### WHAT THE TASK ASKS
Pull out every line of the records below that contains the string "tuplet", treating uppercase and lowercase as different.

### MATERIAL PROVIDED
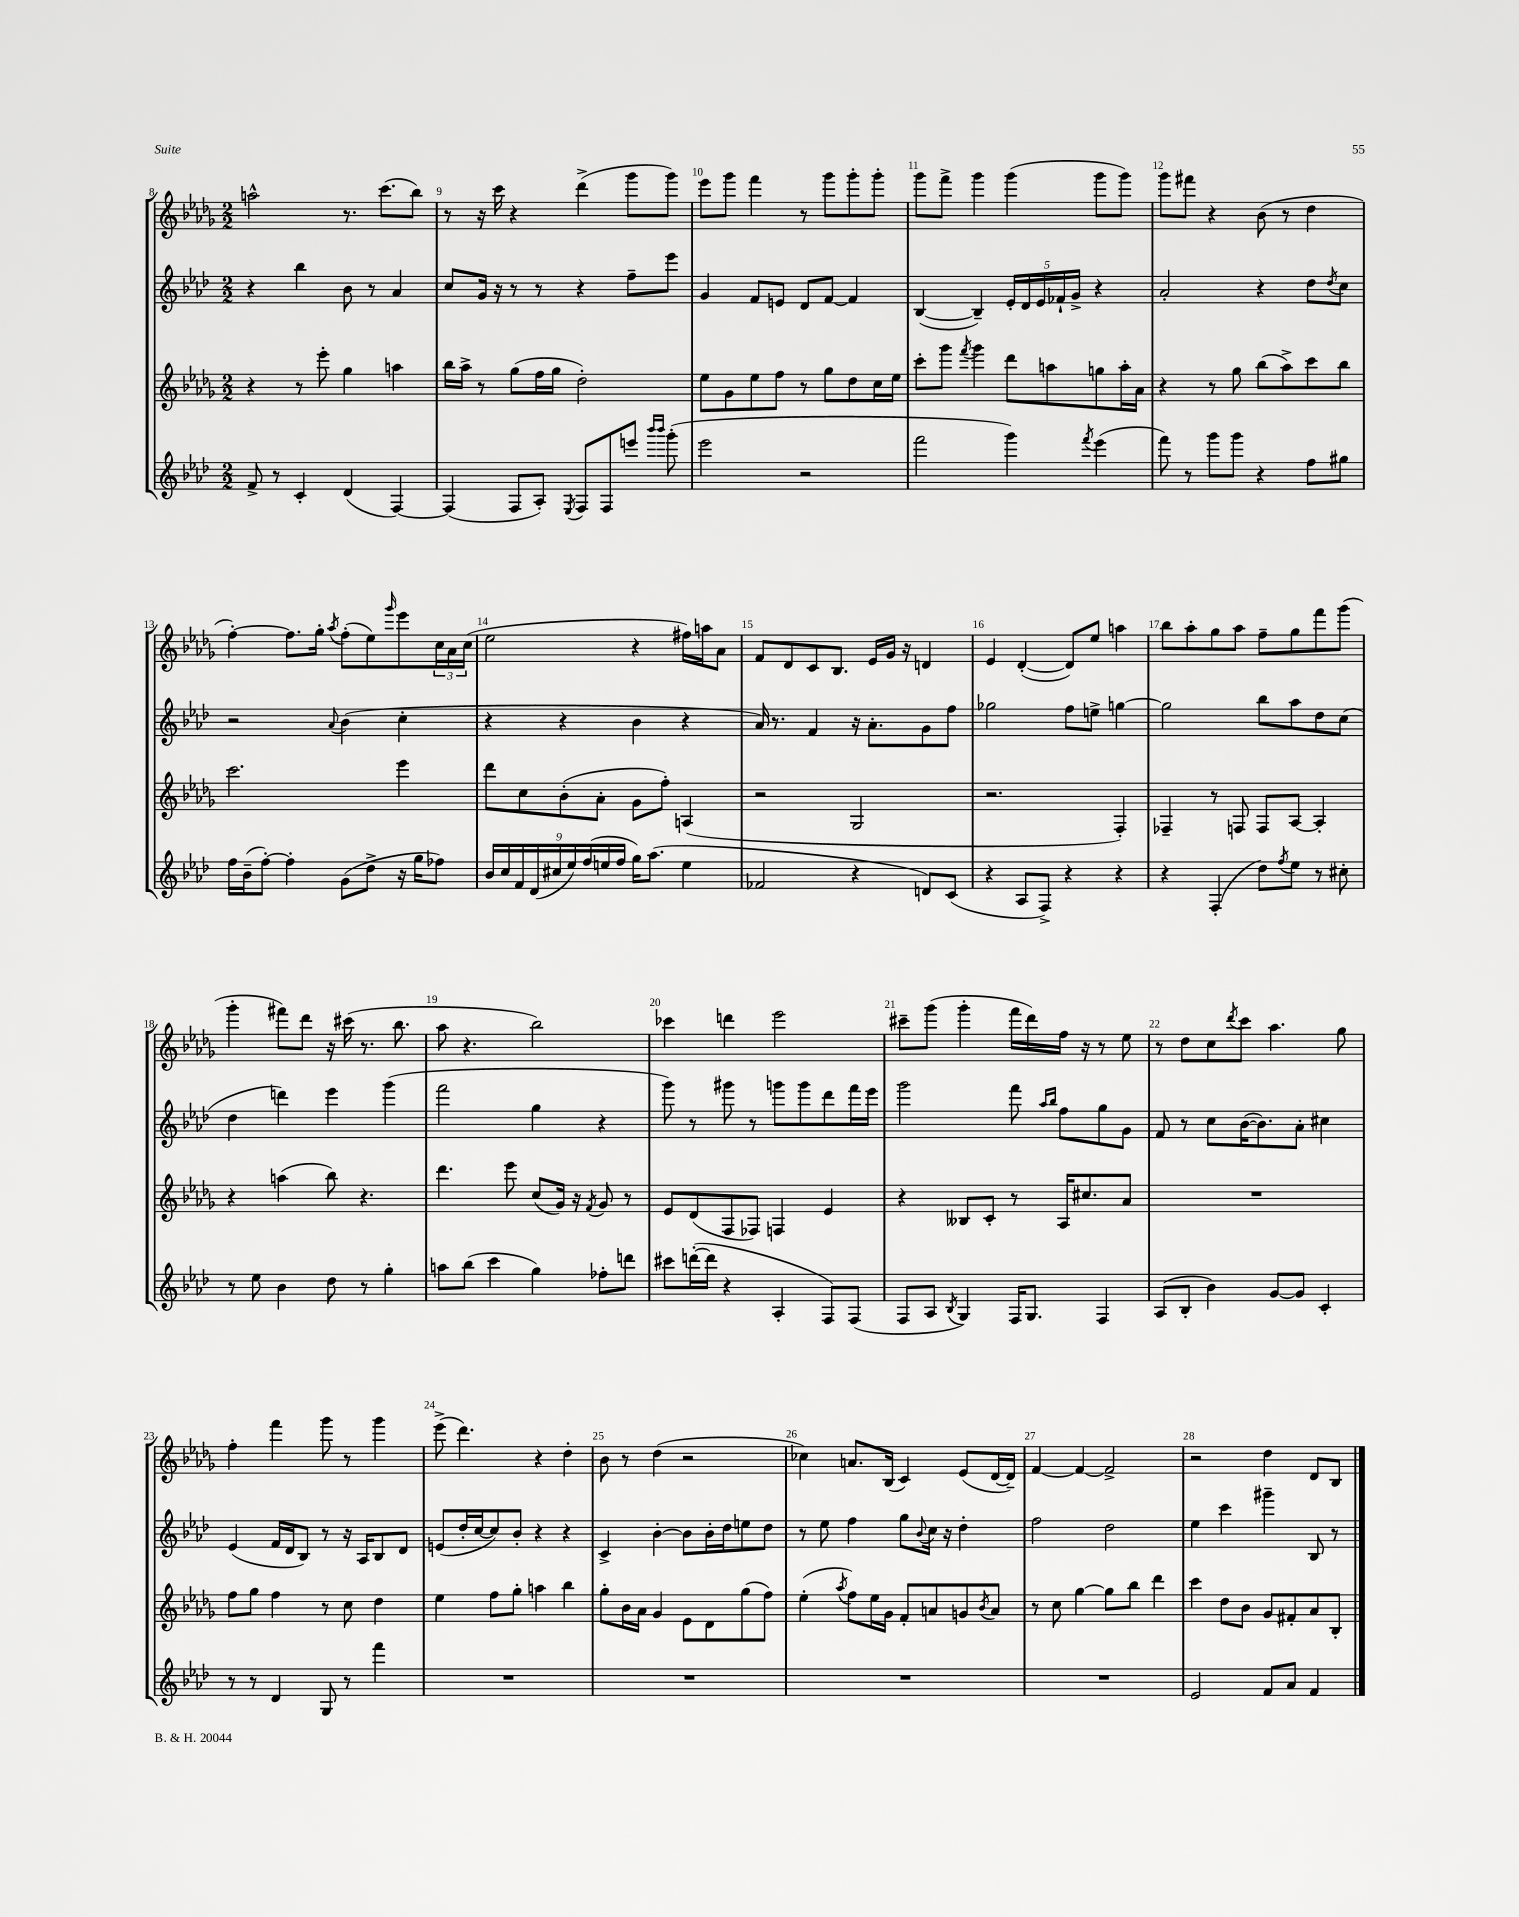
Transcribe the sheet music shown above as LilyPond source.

<<
\new StaffGroup <<
\new Staff = "s0" {
    \clef treble \key des \major \numericTimeSignature \time 2/2
    a''2-^ r8. c'''8.( bes''8) |
    r8 r16 c'''16 r4 des'''4->( ges'''8 ges'''8) |
    ees'''8 ges'''8 f'''4 r8 ges'''8 ges'''8-. ges'''8-. |
    ges'''8 f'''8-> ges'''4 ges'''4( ges'''8 ges'''8) |
    ges'''8 fis'''8 r4 bes'8( r8 des''4 |
    f''4~-.) f''8. ges''16-. \acciaccatura { aes''8 } f''8-.( ees''8) \grace { ges'''16 } ees'''8 \tuplet 3/2 { c''16 aes'16 c''16( } |
    ees''2 r4 fis''16) a''16 aes'8 |
    f'8 des'8 c'8 bes8. ees'16 ges'16 r16 d'4 |
    ees'4 des'4~-.( des'8) ees''8 a''4 |
    bes''8 aes''8-. ges''8 aes''8 f''8-- ges''8 f'''8 ges'''8( |
    ges'''4-. fis'''8) des'''8 r16 cis'''16( r8. bes''8. |
    aes''8 r4. bes''2) |
    ces'''4 d'''4 ees'''2 |
    cis'''8-- ges'''8( ges'''4-. f'''16 des'''16) f''16 r16 r8 ees''8 |
    r8 des''8 c''8 \acciaccatura { des'''8 } c'''8 aes''4. ges''8 |
    f''4-. f'''4 ges'''8 r8 ges'''4 |
    ees'''8->( des'''4.) r4 des''4-. |
    bes'8 r8 des''4( r2 |
    ces''4) a'8. bes16( c'4) ees'8( des'16~ des'16--) |
    f'4~ f'4~ f'2-> |
    r2 des''4 des'8 bes8 \bar "|." |
}
\new Staff = "s1" {
    \clef treble \key aes \major \numericTimeSignature \time 2/2
    r4 bes''4 bes'8 r8 aes'4 |
    c''8 g'16 r16 r8 r8 r4 f''8-- ees'''8 |
    g'4 f'8 e'8 des'8 f'8~ f'4 |
    bes4~( bes4--) \tuplet 5/4 { ees'16-. des'16 ees'16 fes'16-! g'16-> } r4 |
    aes'2-. r4 des''8 \acciaccatura { des''8 } c''8 |
    r2 \appoggiatura { aes'8 } bes'4( c''4-. |
    r4 r4 bes'4 r4 |
    aes'16) r8. f'4 r16 aes'8.-. g'8 f''8 |
    ges''2 f''8 e''8-> g''4~ |
    g''2 bes''8 aes''8 des''8 c''8( |
    des''4 d'''4) ees'''4 g'''4( |
    f'''2 g''4 r4 |
    g'''8) r8 gis'''8 r8 g'''8 g'''8 des'''8 f'''16 ees'''16 |
    g'''2 f'''8 \grace { aes''16 bes''16 } f''8 g''8 g'8 |
    f'8 r8 c''8 bes'16~( bes'8.) aes'8-. cis''4 |
    ees'4( f'16 des'16 bes8) r8 r16 aes16 bes8 des'8 |
    e'8( des''16-. c''16~ c''8) bes'8-. r4 r4 |
    c'4-> bes'4~-. bes'8 bes'16-. des''16 e''8 des''8 |
    r8 ees''8 f''4 g''8 \appoggiatura { bes'8 } c''16 r16 des''4-. |
    f''2 des''2 |
    ees''4 c'''4 gis'''4-- bes8 r8 \bar "|." |
}
\new Staff = "s2" {
    \clef treble \key des \major \numericTimeSignature \time 2/2
    r4 r8 ees'''8-. ges''4 a''4 |
    bes''16 aes''16-> r8 ges''8( f''16 ges''16 des''2-.) |
    ees''8 ges'8 ees''8 f''8 r8 ges''8 des''8 c''16 ees''16 |
    c'''8-. ges'''8 \acciaccatura { f'''8 } ges'''4 des'''8 a''8 g''8 a''16-. aes'16 |
    r4 r8 ges''8 bes''8( aes''8->) c'''8 bes''8 |
    c'''2. ees'''4 |
    des'''8 c''8 bes'8-.( aes'8-. ges'8 f''8-.) a4( |
    r2 ges2 |
    r2. f4-.) |
    fes4-- r8 f8 f8 aes8~ aes4-. |
    r4 a''4( bes''8) r4. |
    des'''4. ees'''8 c''8( ges'16) r16 \acciaccatura { f'8 } ges'8 r8 |
    ees'8 des'8( f8 fes8) f4 ees'4 |
    r4 beses8 c'8-. r8 aes16 cis''8. aes'8 |
    R1 |
    f''8 ges''8 f''4 r8 c''8 des''4 |
    ees''4 f''8 ges''8-. a''4 bes''4 |
    ges''8-. bes'16 aes'16 ges'4 ees'8 des'8 ges''8( f''8) |
    ees''4-.( \acciaccatura { aes''8 } f''8) ees''16 ges'16 f'8-. a'8 g'8 \acciaccatura { bes'8 } a'8 |
    r8 c''8 ges''4~ ges''8 bes''8 des'''4 |
    c'''4 des''8 bes'8 ges'8 fis'8-. aes'8 bes8-. \bar "|." |
}
\new Staff = "s3" {
    \clef treble \key aes \major \numericTimeSignature \time 2/2
    f'8-> r8 c'4-. des'4( f4~) |
    f4( f8 aes8-.) \acciaccatura { ees8 } f8 f8 e'''8 \grace { bes'''16 bes'''16 } g'''8-.( |
    ees'''2 r2 |
    f'''2 g'''4) \acciaccatura { f'''8 } ees'''4( |
    f'''8) r8 g'''8 g'''8 r4 f''8 gis''8 |
    f''16 bes'16--( f''8~-.) f''4-. g'8( des''8-> r16 g''16 fes''8) |
    \tuplet 9/8 { bes'16 c''16 f'16 des'16( cis''16 ees''16) f''16( e''16 f''16 } g''16) aes''8.( e''4 |
    fes'2 r4 d'8) c'8( |
    r4 aes8 f8->) r4 r4 |
    r4 f4-.( des''8) \acciaccatura { f''8 } ees''8 r8 cis''8-. |
    r8 ees''8 bes'4 des''8 r8 g''4-. |
    a''8 bes''8( c'''4 g''4) fes''8-. d'''8 |
    cis'''8 d'''16~-.( d'''16 r4 aes4-. f8) f8( |
    f8 aes8 \acciaccatura { bes8 } g4) f16 g8. f4 |
    aes8( bes8-. bes'4) g'8~ g'8 c'4-. |
    r8 r8 des'4 g8 r8 f'''4 |
    R1 |
    R1 |
    R1 |
    R1 |
    ees'2 f'8 aes'8 f'4 \bar "|." |
}
>>
>>
\layout { \context { \Score currentBarNumber = #8 \override BarNumber.break-visibility = ##(#f #t #t) barNumberVisibility = #all-bar-numbers-visible } }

### FINISHED TASK
    f''4~-.) f''8. ges''16-. \acciaccatura { aes''8 } f''8-.( ees''8) \grace { ges'''16 } ees'''8 \tuplet 3/2 { c''16 aes'16 c''16( } |
    bes4~( bes4--) \tuplet 5/4 { ees'16-. des'16 ees'16 fes'16-! g'16-> } r4 |
    \tuplet 9/8 { bes'16 c''16 f'16 des'16( cis''16 ees''16) f''16( e''16 f''16 } g''16) aes''8.( e''4 |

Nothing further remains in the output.